Stored data entries:

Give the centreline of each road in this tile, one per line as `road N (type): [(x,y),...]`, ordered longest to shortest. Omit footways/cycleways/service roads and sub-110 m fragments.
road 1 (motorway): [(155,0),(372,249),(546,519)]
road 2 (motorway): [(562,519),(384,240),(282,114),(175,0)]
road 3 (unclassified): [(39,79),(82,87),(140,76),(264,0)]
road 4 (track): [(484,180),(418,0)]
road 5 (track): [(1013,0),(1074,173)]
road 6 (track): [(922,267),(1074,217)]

Problem description: In full and without changes, copy the entries above.

Expected answer:
Give the centreline of each road in this tile, one per line as `road N (type): [(x,y),...]`, ordered longest to shortest. Omit footways/cycleways/service roads and sub-110 m fragments.
road 1 (motorway): [(155,0),(372,249),(546,519)]
road 2 (motorway): [(562,519),(384,240),(282,114),(175,0)]
road 3 (unclassified): [(39,79),(82,87),(140,76),(264,0)]
road 4 (track): [(484,180),(418,0)]
road 5 (track): [(1013,0),(1074,173)]
road 6 (track): [(922,267),(1074,217)]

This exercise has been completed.